> **Data in this exercise**:
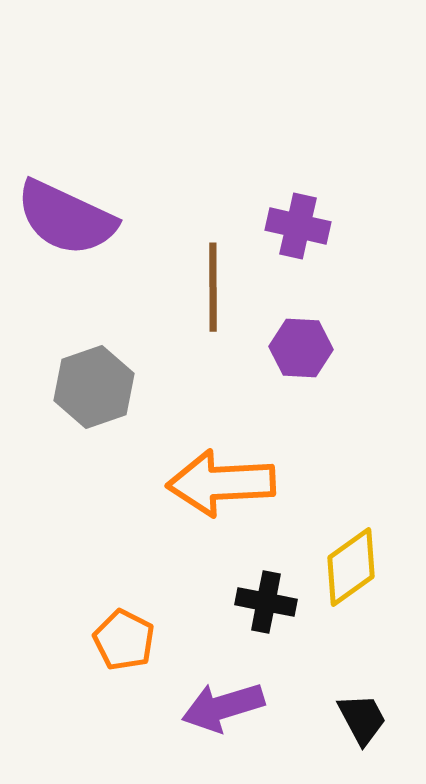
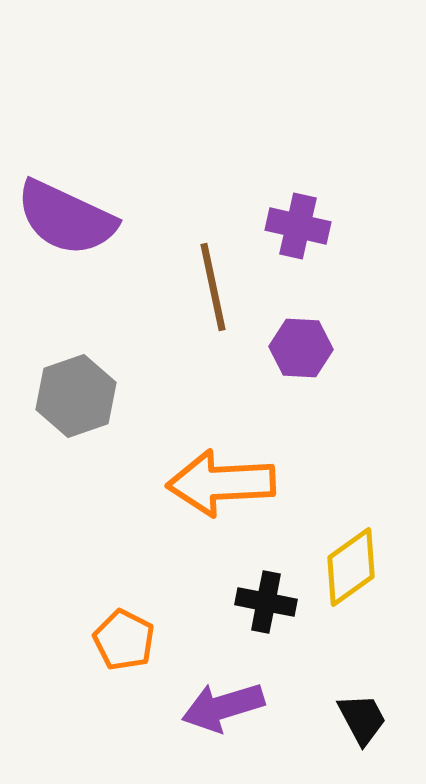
brown line: rotated 12 degrees counterclockwise
gray hexagon: moved 18 px left, 9 px down
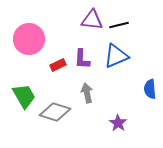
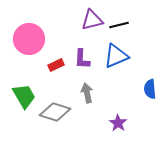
purple triangle: rotated 20 degrees counterclockwise
red rectangle: moved 2 px left
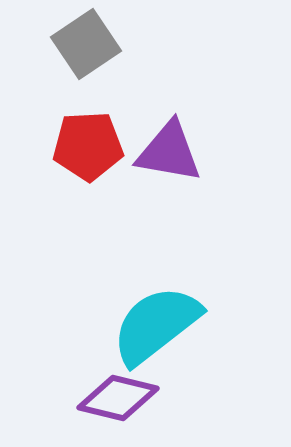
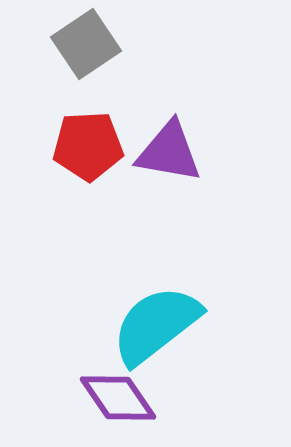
purple diamond: rotated 42 degrees clockwise
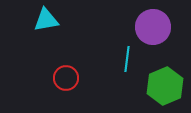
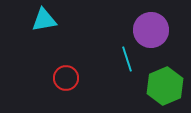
cyan triangle: moved 2 px left
purple circle: moved 2 px left, 3 px down
cyan line: rotated 25 degrees counterclockwise
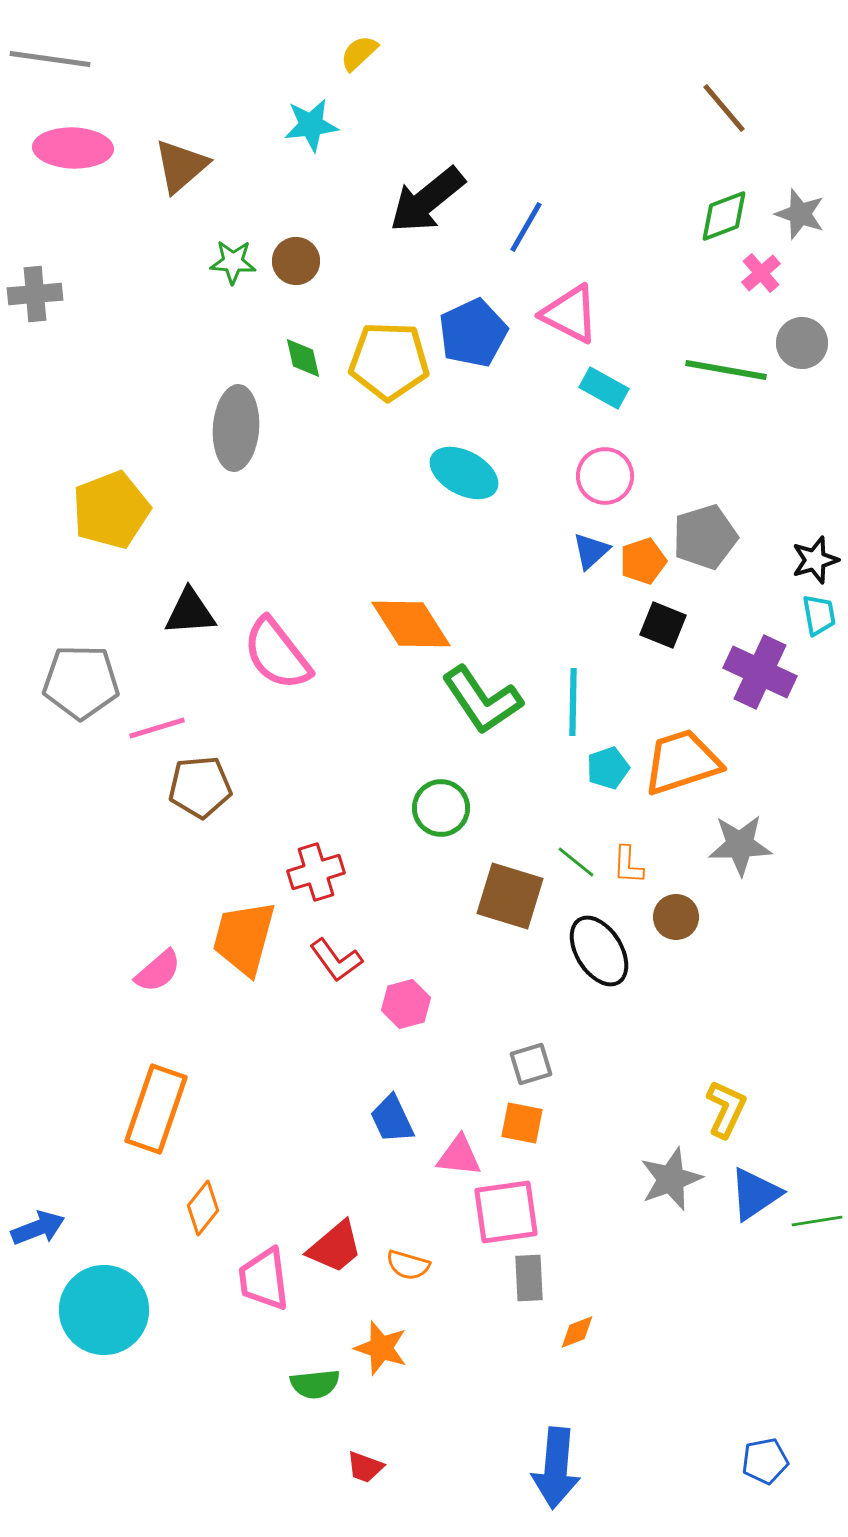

> **Task requirements**: Return the listing verbatim; pictures are not part of the copy.

> **The completed task**:
brown line: rotated 12 degrees counterclockwise
gray hexagon: moved 18 px left, 9 px down
purple triangle: rotated 20 degrees counterclockwise
red rectangle: moved 2 px left
purple diamond: rotated 42 degrees clockwise
cyan triangle: moved 2 px left
purple circle: moved 2 px left, 3 px down
cyan line: rotated 25 degrees counterclockwise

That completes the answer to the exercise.